- [Your goal] Of the entries below, copy only those lines that contain the word "down".

- [Frame-by-frame shape edits]

____

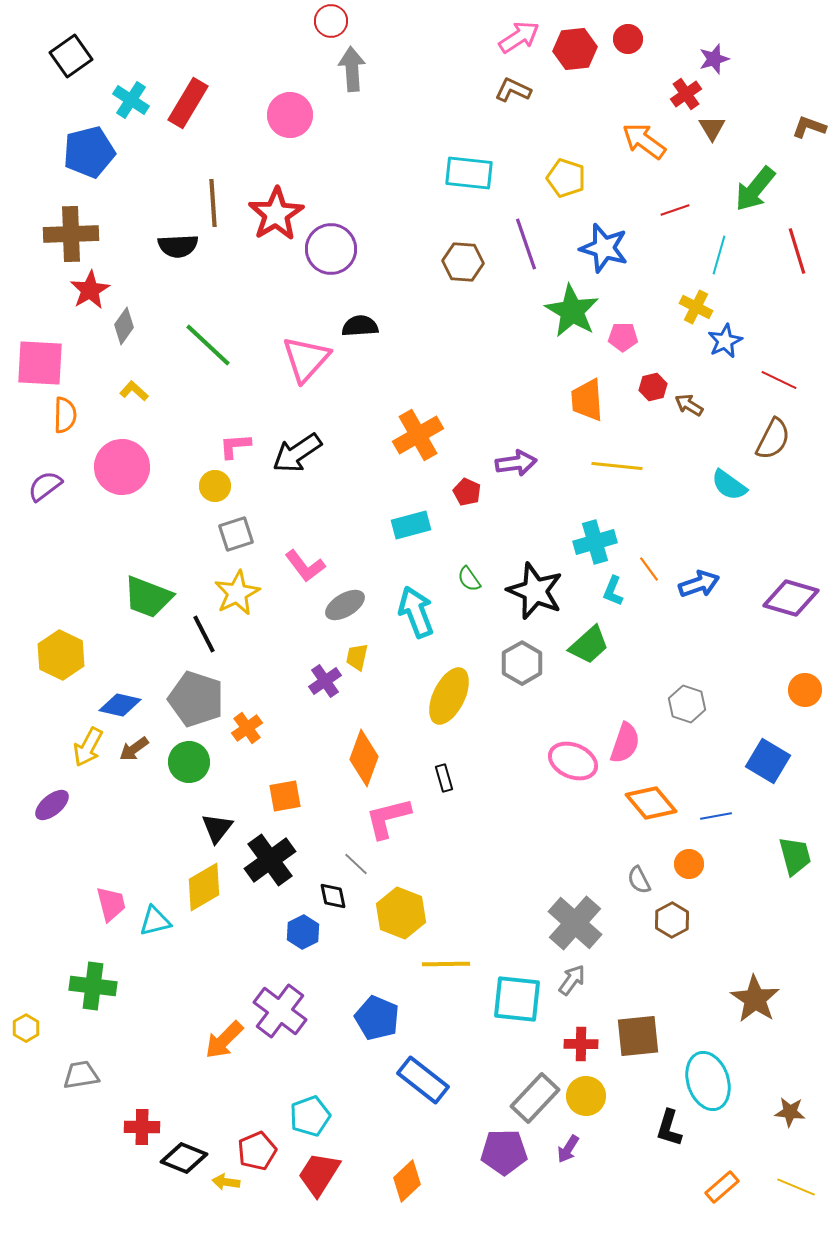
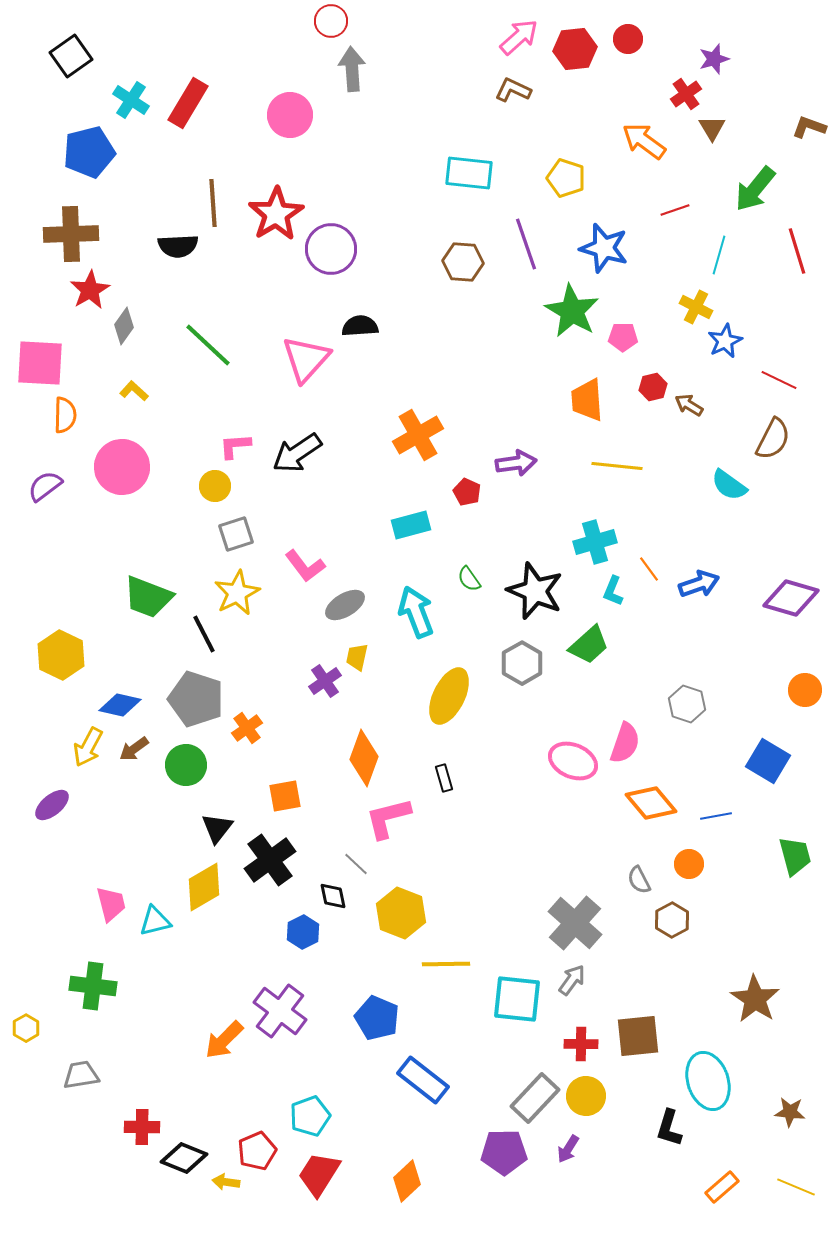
pink arrow at (519, 37): rotated 9 degrees counterclockwise
green circle at (189, 762): moved 3 px left, 3 px down
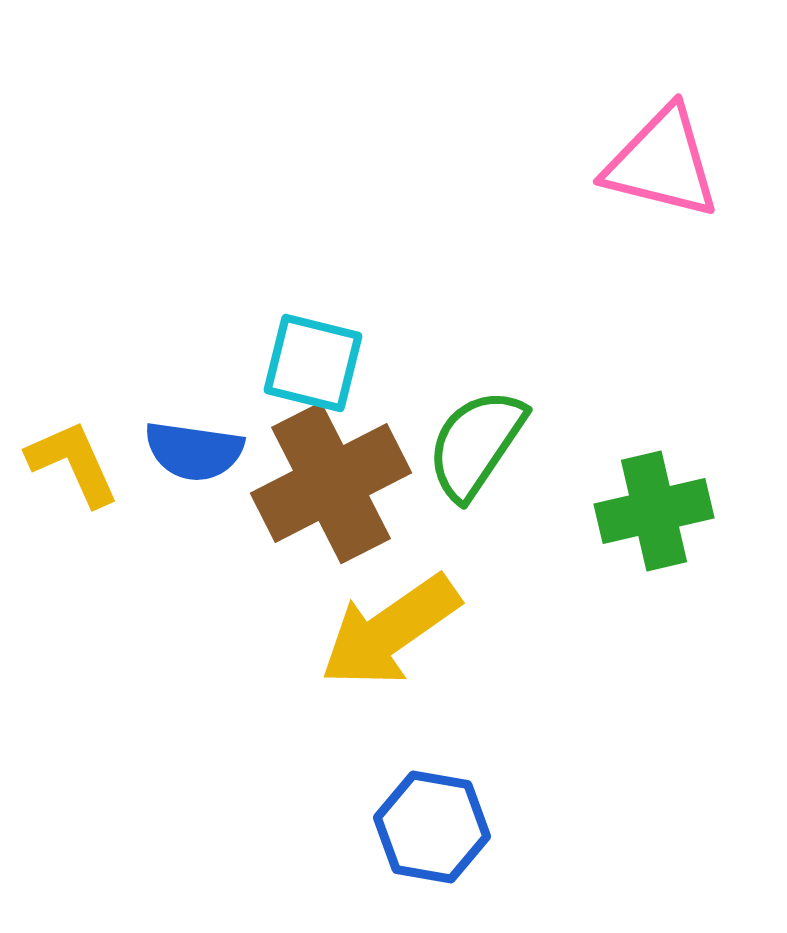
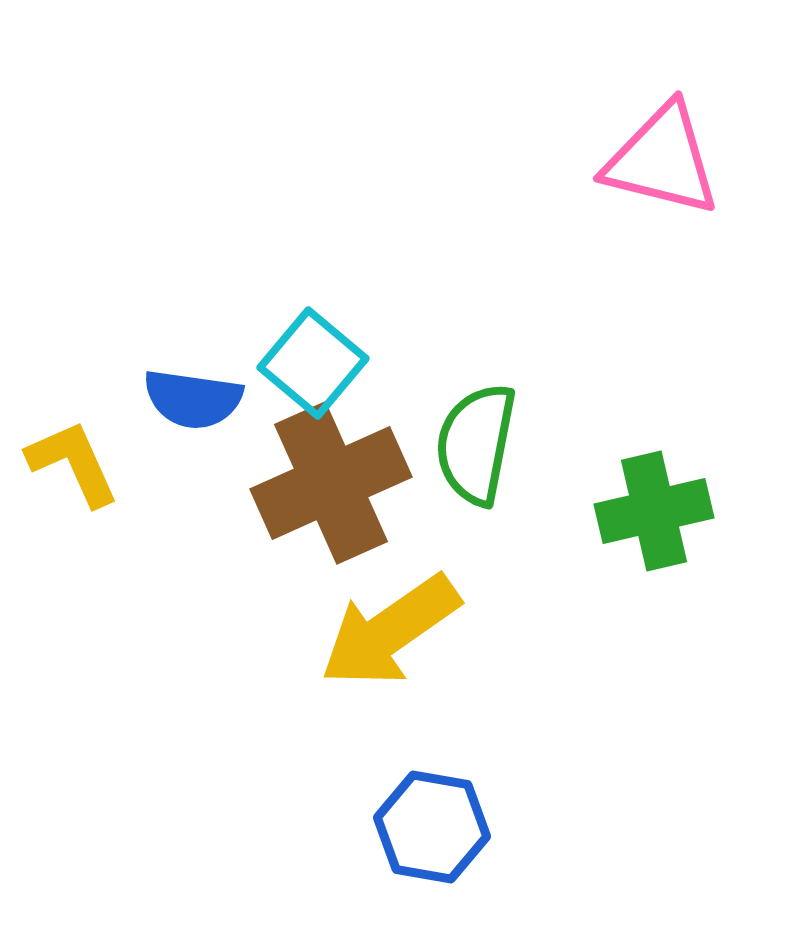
pink triangle: moved 3 px up
cyan square: rotated 26 degrees clockwise
green semicircle: rotated 23 degrees counterclockwise
blue semicircle: moved 1 px left, 52 px up
brown cross: rotated 3 degrees clockwise
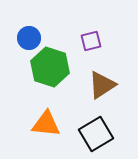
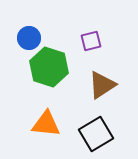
green hexagon: moved 1 px left
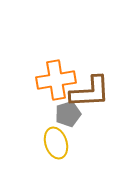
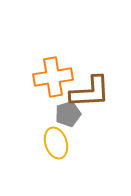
orange cross: moved 3 px left, 3 px up
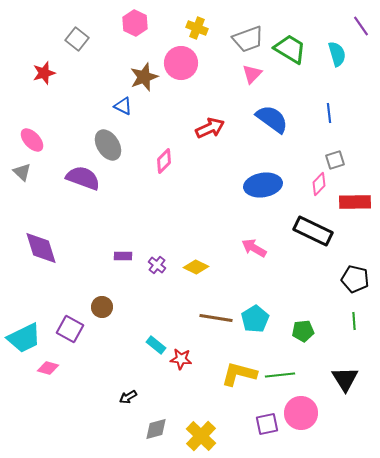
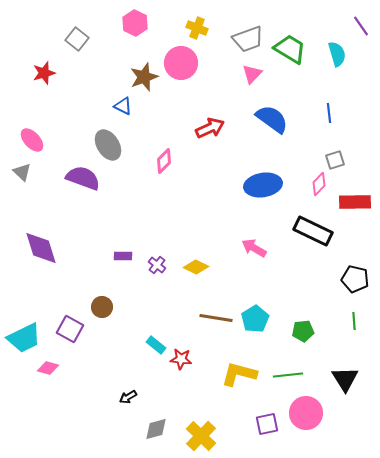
green line at (280, 375): moved 8 px right
pink circle at (301, 413): moved 5 px right
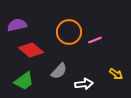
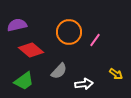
pink line: rotated 32 degrees counterclockwise
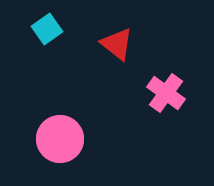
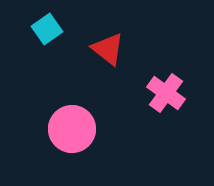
red triangle: moved 9 px left, 5 px down
pink circle: moved 12 px right, 10 px up
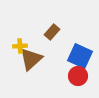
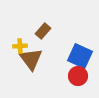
brown rectangle: moved 9 px left, 1 px up
brown triangle: rotated 25 degrees counterclockwise
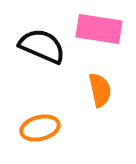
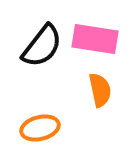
pink rectangle: moved 4 px left, 10 px down
black semicircle: rotated 105 degrees clockwise
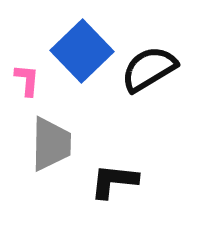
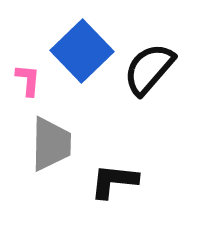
black semicircle: rotated 18 degrees counterclockwise
pink L-shape: moved 1 px right
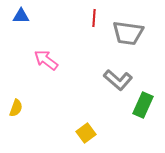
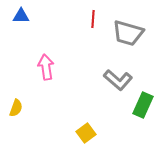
red line: moved 1 px left, 1 px down
gray trapezoid: rotated 8 degrees clockwise
pink arrow: moved 7 px down; rotated 45 degrees clockwise
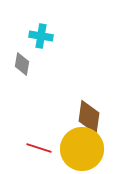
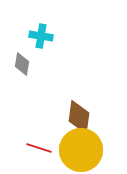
brown diamond: moved 10 px left
yellow circle: moved 1 px left, 1 px down
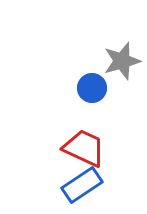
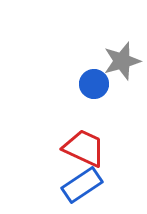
blue circle: moved 2 px right, 4 px up
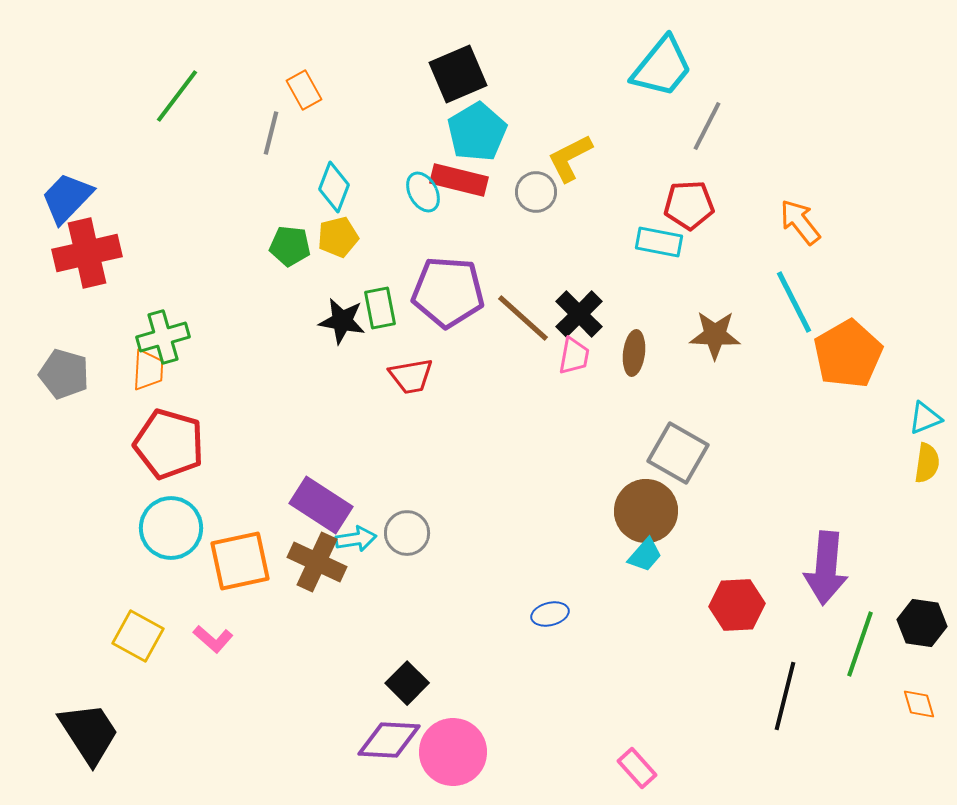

____

- [Task result]
green circle at (189, 762): moved 3 px left, 3 px down
red triangle: moved 9 px left, 5 px down
pink rectangle: moved 4 px left, 10 px down
red line: moved 1 px left, 1 px down
pink arrow: moved 7 px down; rotated 45 degrees clockwise
yellow circle: moved 1 px left, 1 px down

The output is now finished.